---- Source information
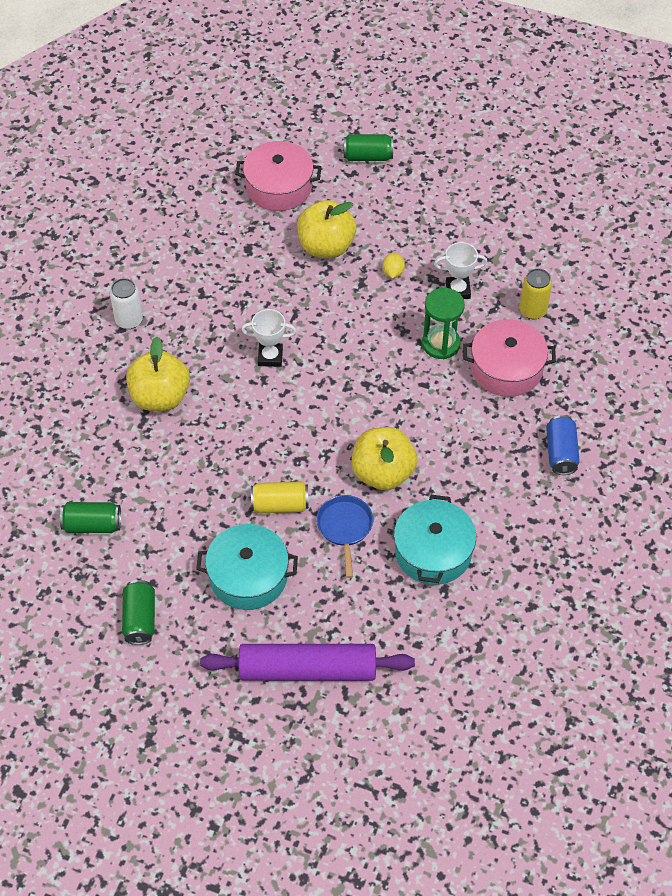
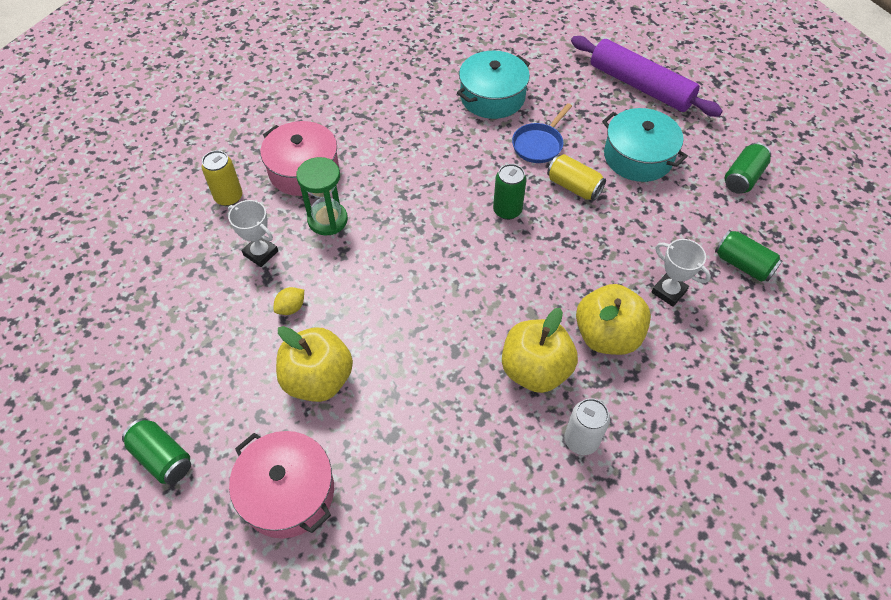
camera: 140 degrees left, 0 degrees up
(270, 357) = (476, 305): white trophy -> white trophy (669, 291)
(315, 445) = (507, 210): none -> green can
(383, 473) = (475, 160): yellow apple -> yellow apple (535, 370)
(561, 453) = (340, 98): blue can -> none

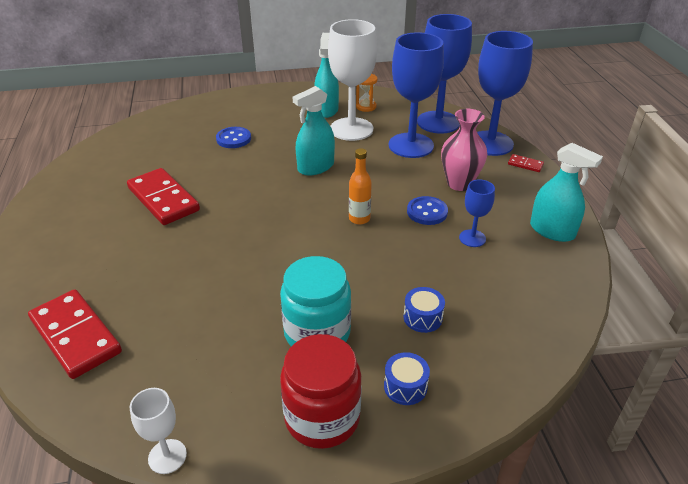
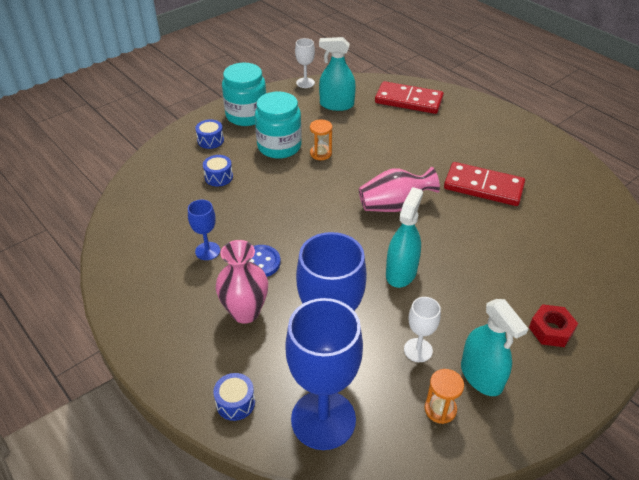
camera: 150 degrees right, 5 degrees up
(233, 139) = (519, 274): blue button -> none
(258, 112) = (551, 330): none -> red nut
(263, 214) = (394, 206): none -> pink vase
(276, 300) = (321, 153): none -> orange hourglass
(322, 417) = (246, 115): red jar -> turquoise jar
(351, 129) = (418, 350): white goblet -> white goblet, size x0.48
(359, 219) = (314, 232): orange bottle -> none
(490, 143) = (235, 403): blue goblet -> blue drum
(525, 164) = (180, 378): red domino -> none
(552, 231) = (136, 288): turquoise spray bottle -> turquoise spray bottle (336, 105)

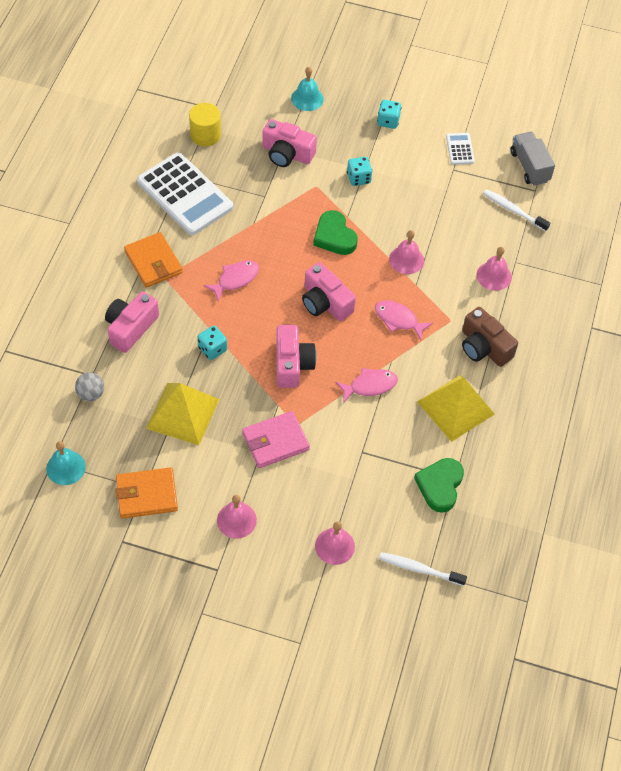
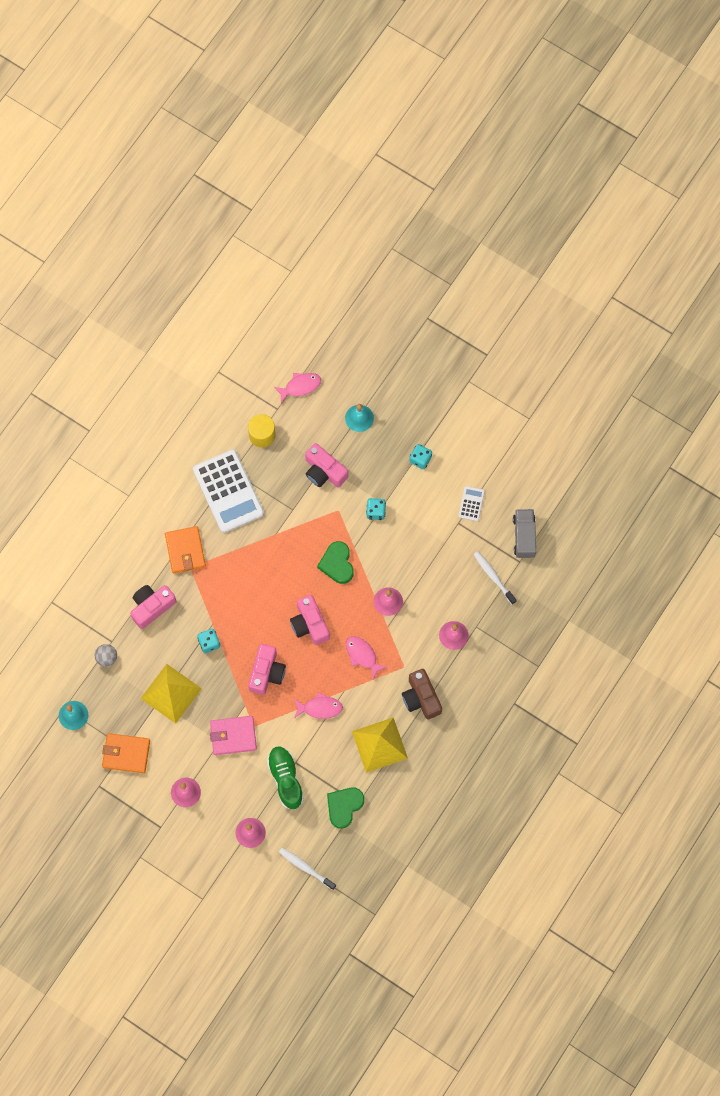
camera: 20 degrees right, 15 degrees up
(235, 279) = (245, 584): pink fish -> pink fish (300, 386)
(357, 473) = (285, 779): none -> green shoe

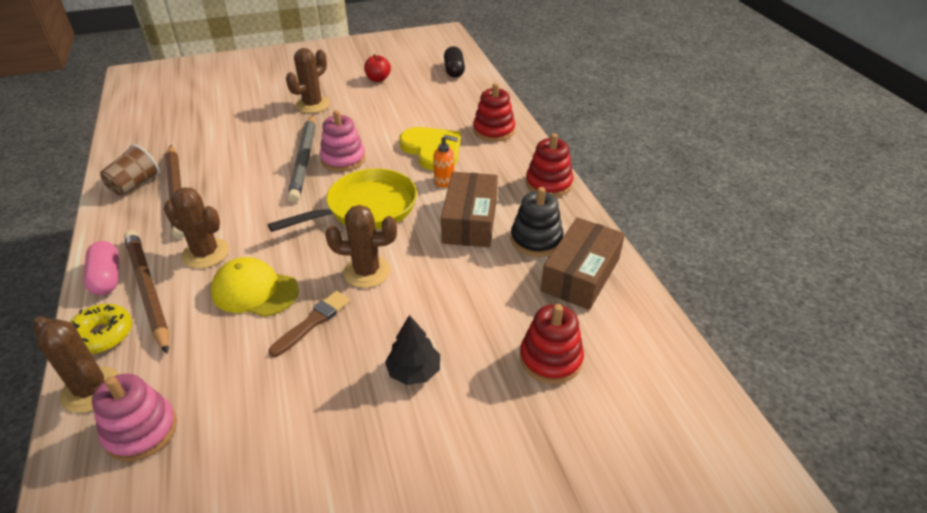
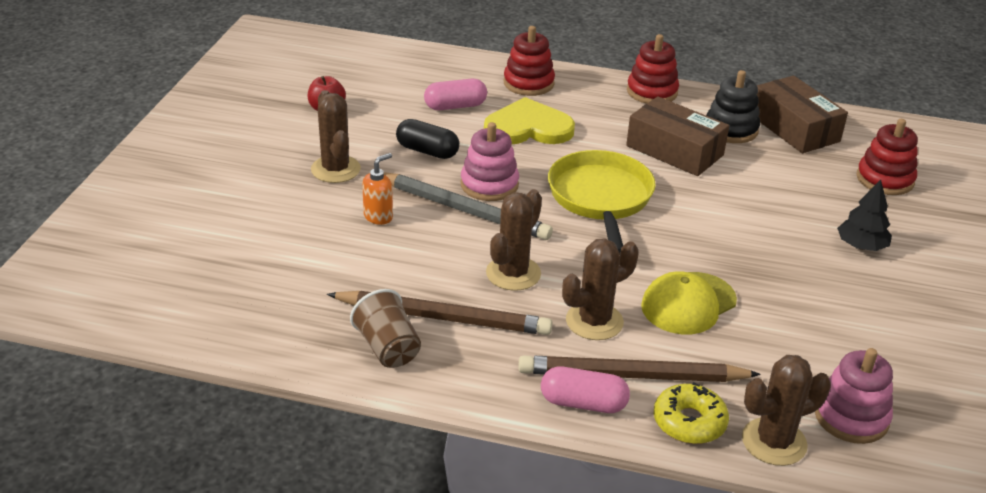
camera: 60 degrees left, 5 degrees down
(313, 322) = (762, 280): brown brush -> none
(366, 272) = (708, 229): brown cactus -> brown cactus (513, 273)
(429, 115) = (455, 106): none -> pink capsule
(444, 181) = (594, 140): orange soap dispenser -> orange soap dispenser (378, 216)
(454, 70) = (370, 59): black capsule -> black capsule (427, 151)

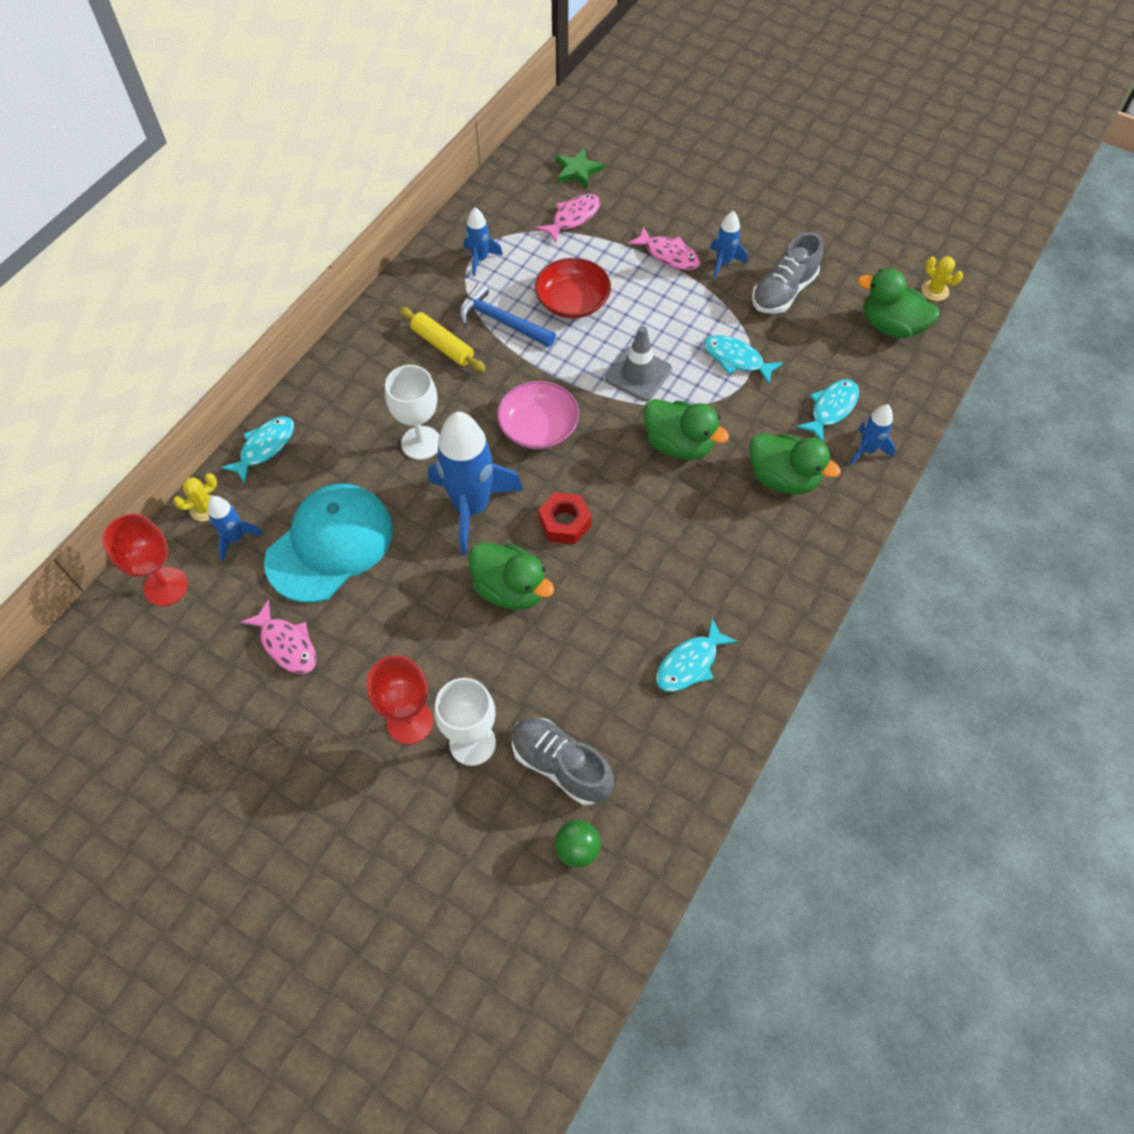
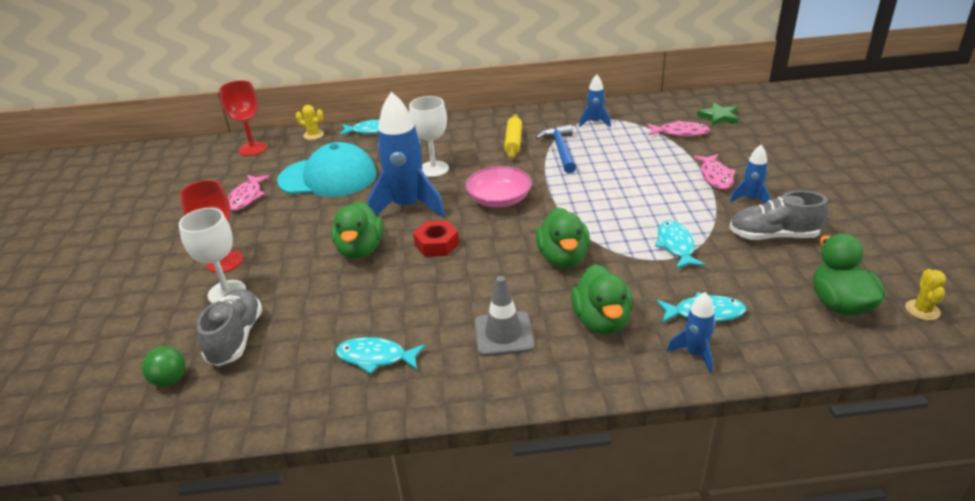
camera: 55 degrees right, 25 degrees down
(235, 538) = (303, 151): blue rocket -> none
(572, 301) = (615, 163): red bowl -> none
(638, 374) = (597, 213): grey traffic cone -> grey traffic cone (503, 334)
--------
▶ _Action item_
Once the pictures have been removed, reproduce each line of the material above exactly.

▶ _Solved problem_
camera: 140 degrees left, 0 degrees up
(270, 357) = (476, 305): white trophy -> white trophy (669, 291)
(315, 445) = (507, 210): none -> green can
(383, 473) = (475, 160): yellow apple -> yellow apple (535, 370)
(561, 453) = (340, 98): blue can -> none

camera: 150 degrees right, 5 degrees up
(233, 139) = (519, 274): blue button -> none
(258, 112) = (551, 330): none -> red nut
(263, 214) = (394, 206): none -> pink vase
(276, 300) = (321, 153): none -> orange hourglass
(322, 417) = (246, 115): red jar -> turquoise jar
(351, 129) = (418, 350): white goblet -> white goblet, size x0.48
(359, 219) = (314, 232): orange bottle -> none
(490, 143) = (235, 403): blue goblet -> blue drum
(525, 164) = (180, 378): red domino -> none
(552, 231) = (136, 288): turquoise spray bottle -> turquoise spray bottle (336, 105)

camera: 20 degrees right, 15 degrees up
(235, 279) = (245, 584): pink fish -> pink fish (300, 386)
(357, 473) = (285, 779): none -> green shoe

camera: 60 degrees left, 5 degrees down
(313, 322) = (762, 280): brown brush -> none
(366, 272) = (708, 229): brown cactus -> brown cactus (513, 273)
(429, 115) = (455, 106): none -> pink capsule
(444, 181) = (594, 140): orange soap dispenser -> orange soap dispenser (378, 216)
(454, 70) = (370, 59): black capsule -> black capsule (427, 151)

camera: 55 degrees right, 25 degrees down
(235, 538) = (303, 151): blue rocket -> none
(572, 301) = (615, 163): red bowl -> none
(638, 374) = (597, 213): grey traffic cone -> grey traffic cone (503, 334)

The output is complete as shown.